Task prompt
Using the records below, return exactly the lines from the one containing "R2: 15k (N003, N004) -> 4.7k (N003, N004)" through the last, and omit pictures.

Data for the task
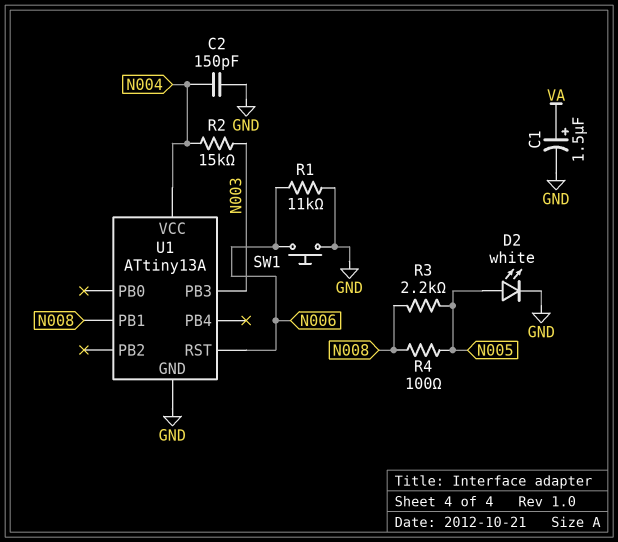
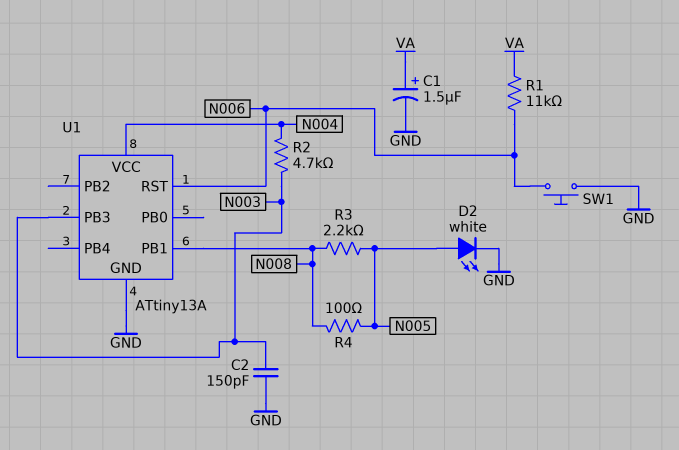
C2: 150pF (GND, N004) -> 150pF (GND, N003)
R1: 11k (GND, N006) -> 11k (N006, VA)
R2: 15k (N003, N004) -> 4.7k (N003, N004)

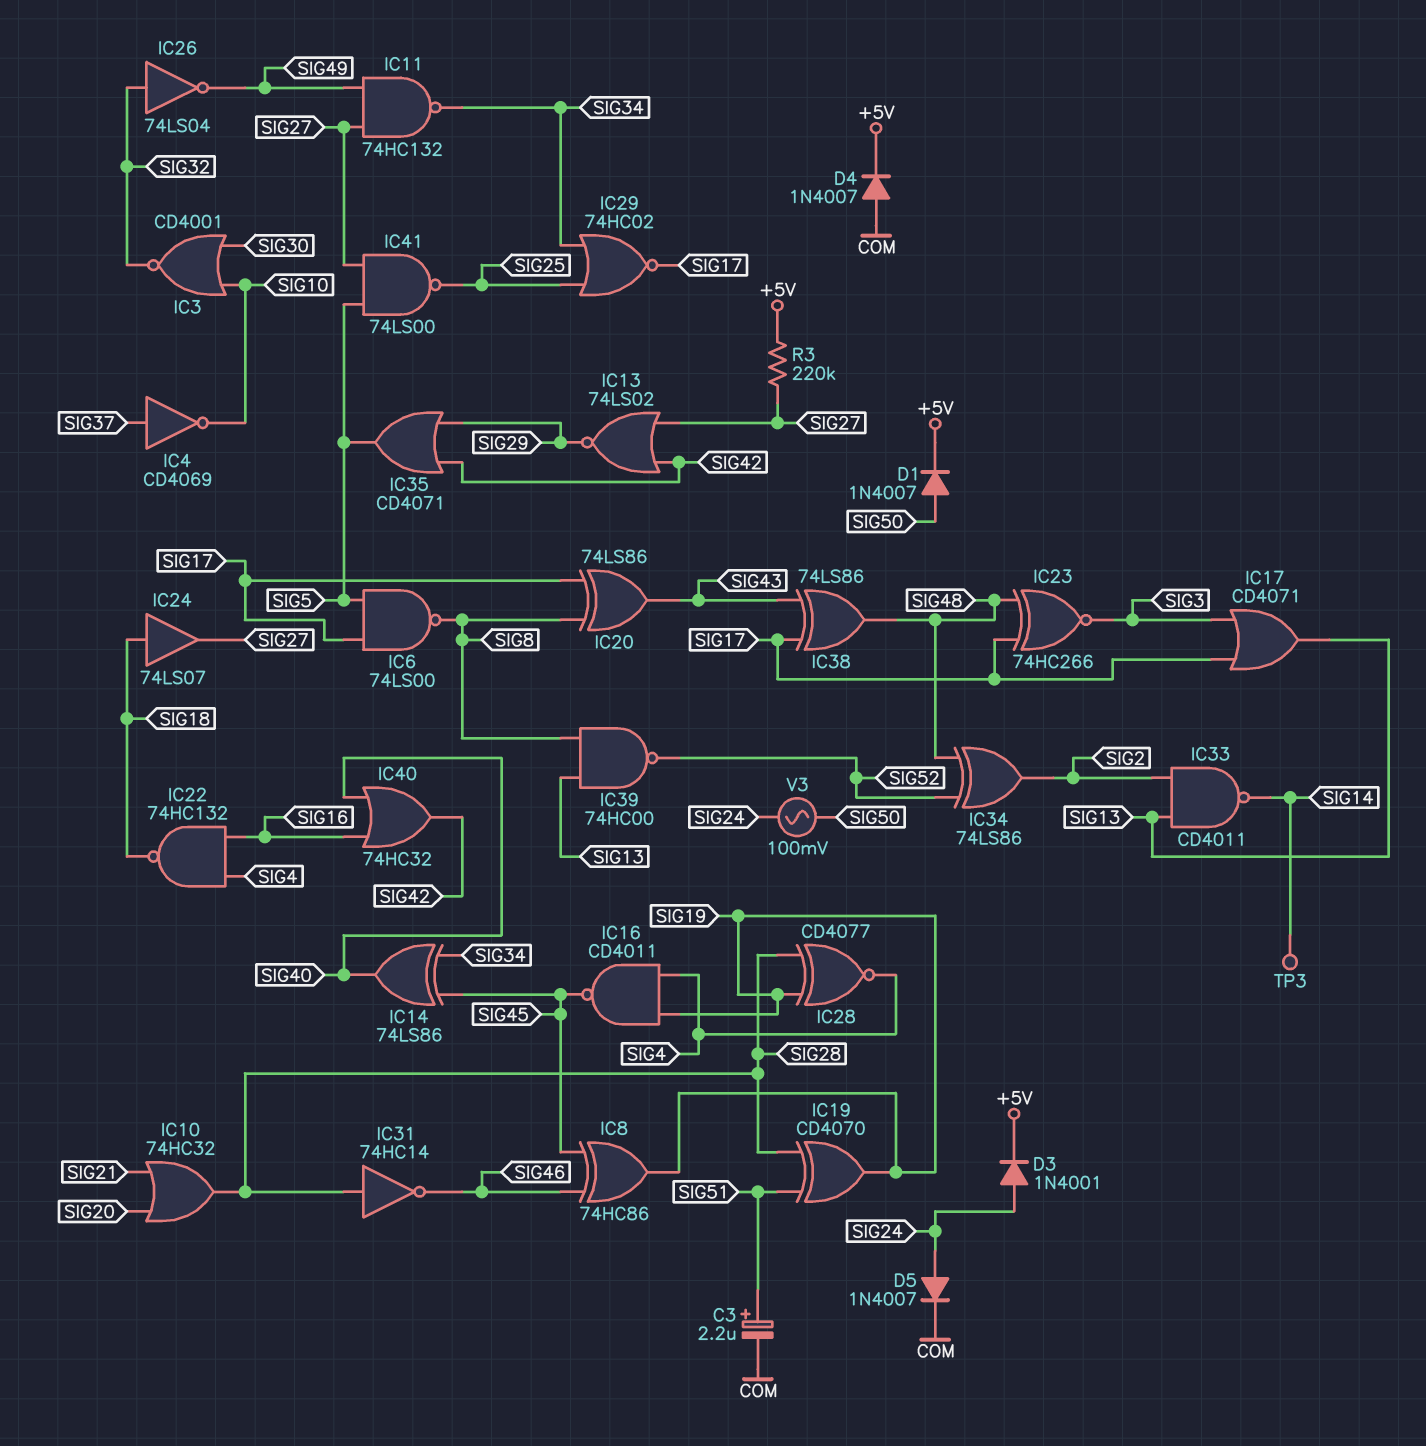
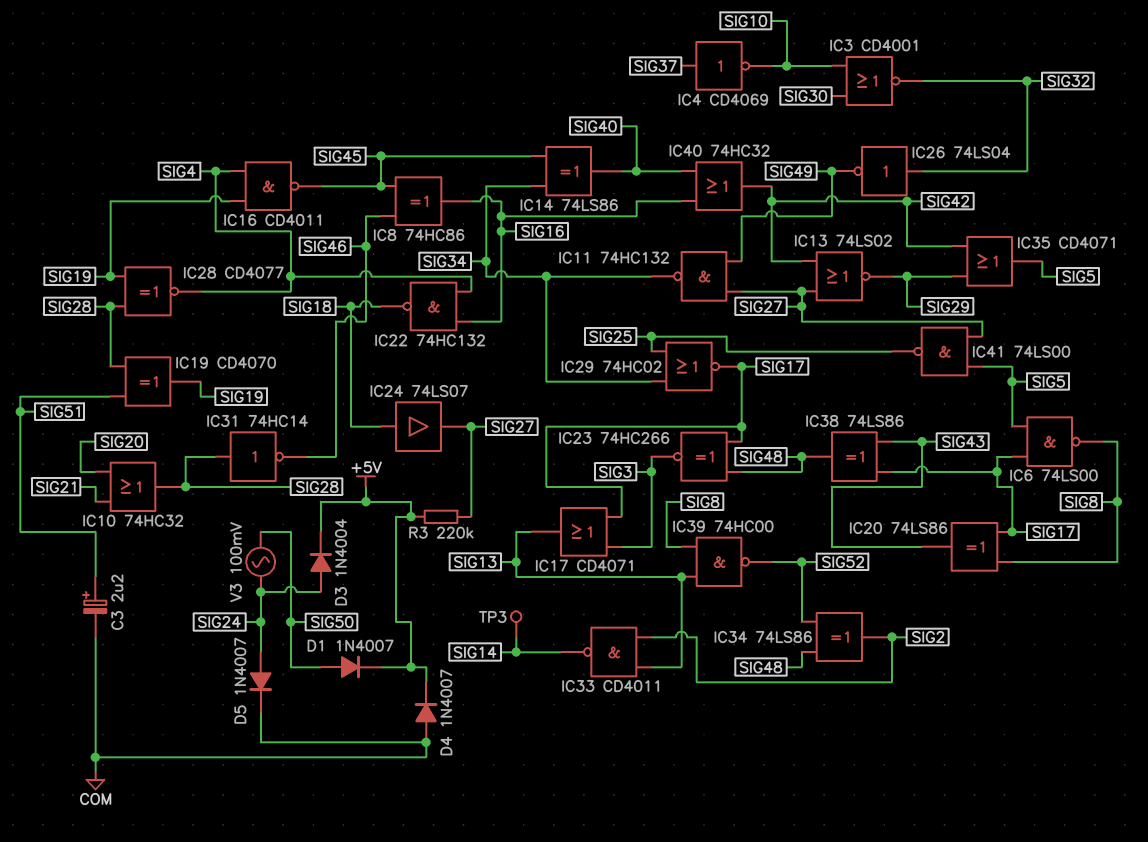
D3: diode 1N4001 (A SIG24, K +5V) -> diode 1N4004 (A SIG24, K +5V)
IC8: XOR 74HC86 (in SIG45, in SIG46, out SIG19) -> XOR 74HC86 (in SIG45, in SIG46, out SIG16)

Written solution
R2: 15k (N003, N004) -> 4.7k (N003, N004)

D3: diode 1N4001 (A SIG24, K +5V) -> diode 1N4004 (A SIG24, K +5V)
IC8: XOR 74HC86 (in SIG45, in SIG46, out SIG19) -> XOR 74HC86 (in SIG45, in SIG46, out SIG16)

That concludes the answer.